Segment Open

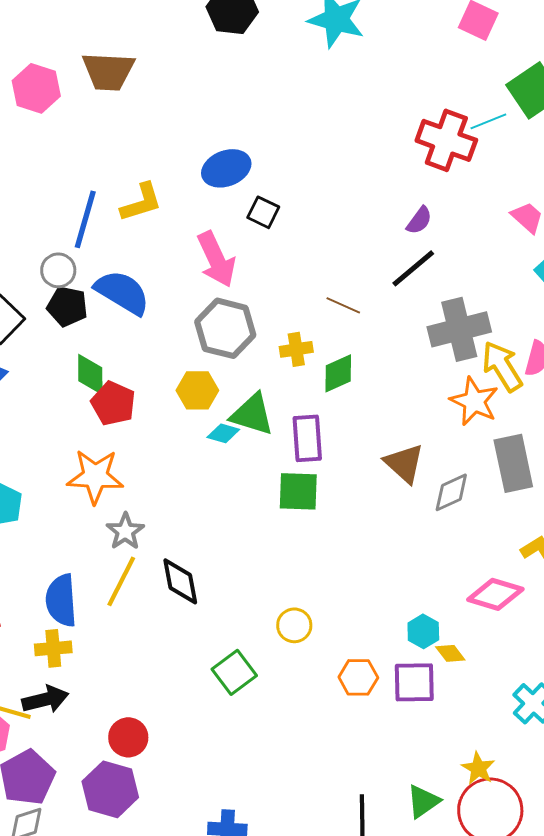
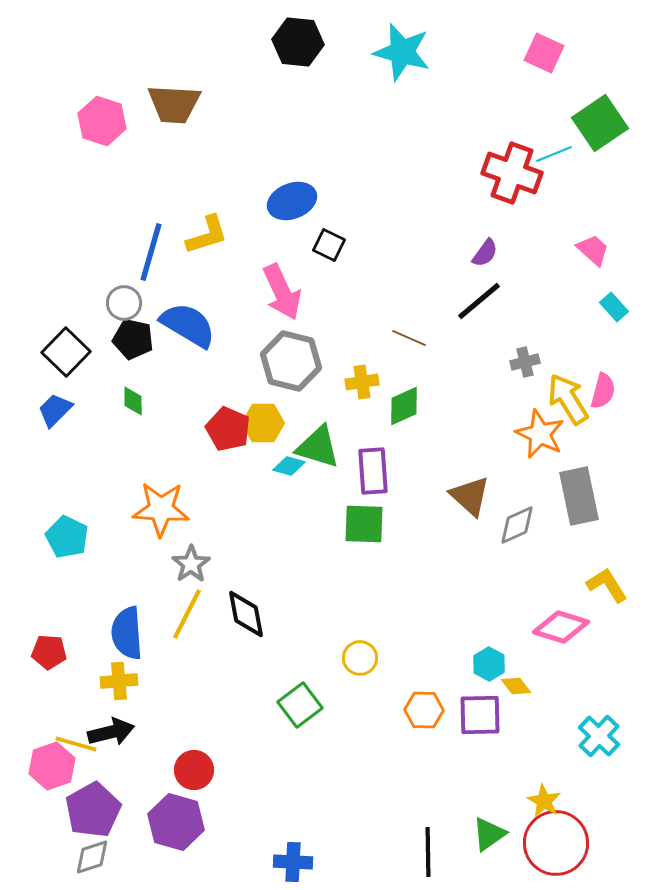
gray cross: (459, 329) -> (525, 362), size x0.5
green diamond: (90, 374) -> (133, 401), moved, size x0.7
red pentagon: (113, 403) -> (228, 429), moved

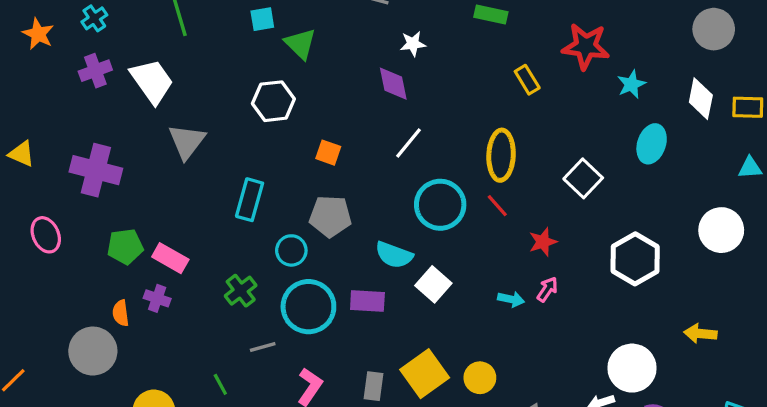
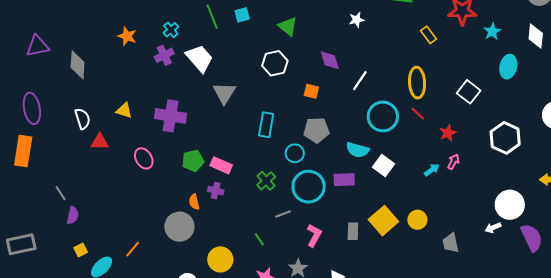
cyan cross: (94, 18) -> (171, 30), moved
cyan square: (262, 19) -> (242, 15), moved
purple diamond: (393, 84) -> (330, 60), moved
cyan arrow: (511, 299) -> (432, 170), turned -42

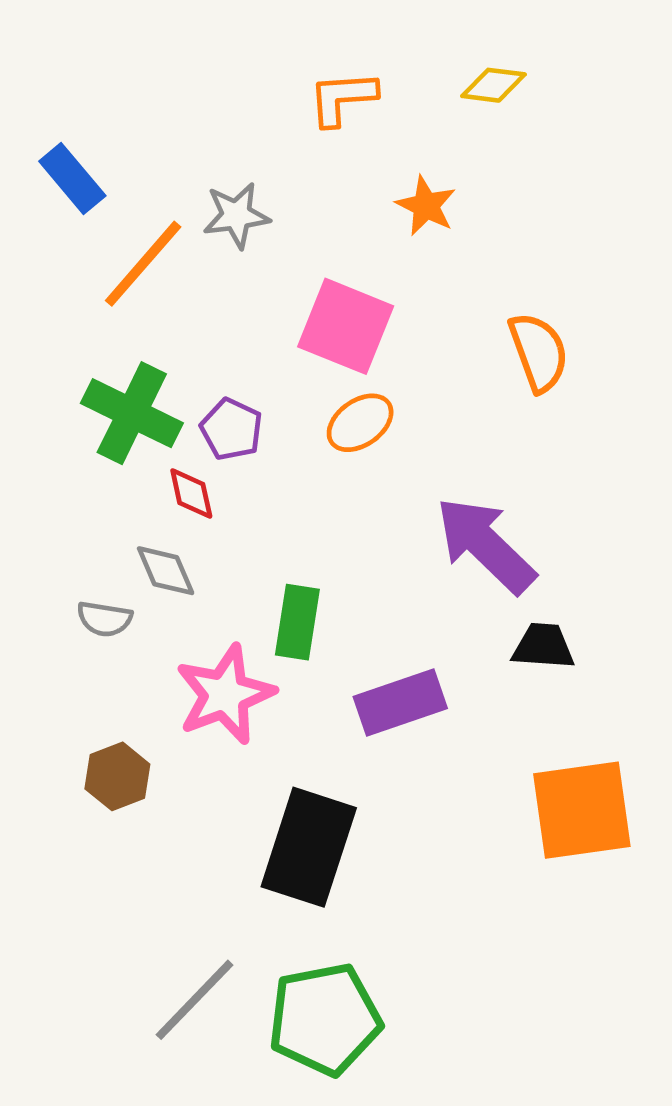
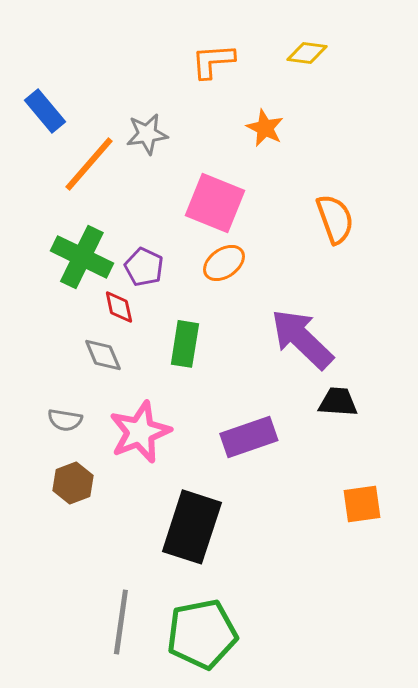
gray semicircle: (104, 619) -> (65, 420), moved
green rectangle: (297, 622) -> (185, 344), moved
orange square: (582, 810) -> (362, 504), size x0.6
gray line: (195, 1000) -> (121, 622), turned -36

Segment Closed

AIM OF THE TASK => When a line in the data holds the word "green", show that line.

SOLUTION BELOW =>
green diamond: (90, 374) -> (133, 401), moved, size x0.7
green rectangle: (297, 622) -> (185, 344), moved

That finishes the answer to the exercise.